WORK ITEM: Below are entries; output exactly the lines from the one with "GAS1 pin DO: D2 -> D5" to the one with "IMU pin INT: GP11 -> GP14", both included, and nothing else.

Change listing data
Start of Block

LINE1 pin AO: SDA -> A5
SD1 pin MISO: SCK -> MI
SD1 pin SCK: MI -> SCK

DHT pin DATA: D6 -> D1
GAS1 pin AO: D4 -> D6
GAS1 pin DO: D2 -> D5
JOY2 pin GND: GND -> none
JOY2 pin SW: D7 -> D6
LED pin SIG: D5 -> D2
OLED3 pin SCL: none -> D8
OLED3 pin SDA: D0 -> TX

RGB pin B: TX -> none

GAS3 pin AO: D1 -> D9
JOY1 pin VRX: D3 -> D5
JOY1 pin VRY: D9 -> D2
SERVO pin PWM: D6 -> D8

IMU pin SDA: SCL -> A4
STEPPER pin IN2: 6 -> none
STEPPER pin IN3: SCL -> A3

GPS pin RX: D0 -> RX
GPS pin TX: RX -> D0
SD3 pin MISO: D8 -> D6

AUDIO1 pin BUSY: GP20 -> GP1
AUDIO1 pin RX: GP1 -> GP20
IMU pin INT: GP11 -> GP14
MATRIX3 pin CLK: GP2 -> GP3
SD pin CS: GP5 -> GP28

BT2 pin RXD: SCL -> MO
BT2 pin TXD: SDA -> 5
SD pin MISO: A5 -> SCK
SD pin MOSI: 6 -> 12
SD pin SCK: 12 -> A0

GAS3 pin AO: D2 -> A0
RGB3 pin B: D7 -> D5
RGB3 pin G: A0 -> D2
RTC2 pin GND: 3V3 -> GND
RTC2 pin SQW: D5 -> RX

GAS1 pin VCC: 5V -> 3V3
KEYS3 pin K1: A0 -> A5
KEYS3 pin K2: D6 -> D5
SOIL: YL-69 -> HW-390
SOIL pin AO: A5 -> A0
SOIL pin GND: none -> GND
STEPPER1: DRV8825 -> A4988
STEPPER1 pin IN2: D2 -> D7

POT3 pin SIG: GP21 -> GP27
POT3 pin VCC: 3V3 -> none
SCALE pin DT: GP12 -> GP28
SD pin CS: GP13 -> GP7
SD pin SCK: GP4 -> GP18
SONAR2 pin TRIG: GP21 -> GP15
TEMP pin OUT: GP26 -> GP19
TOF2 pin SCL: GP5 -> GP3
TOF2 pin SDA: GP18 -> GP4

End of Block

COMPLETED EXERCISE:
GAS1 pin DO: D2 -> D5
JOY2 pin GND: GND -> none
JOY2 pin SW: D7 -> D6
LED pin SIG: D5 -> D2
OLED3 pin SCL: none -> D8
OLED3 pin SDA: D0 -> TX

RGB pin B: TX -> none

GAS3 pin AO: D1 -> D9
JOY1 pin VRX: D3 -> D5
JOY1 pin VRY: D9 -> D2
SERVO pin PWM: D6 -> D8

IMU pin SDA: SCL -> A4
STEPPER pin IN2: 6 -> none
STEPPER pin IN3: SCL -> A3

GPS pin RX: D0 -> RX
GPS pin TX: RX -> D0
SD3 pin MISO: D8 -> D6

AUDIO1 pin BUSY: GP20 -> GP1
AUDIO1 pin RX: GP1 -> GP20
IMU pin INT: GP11 -> GP14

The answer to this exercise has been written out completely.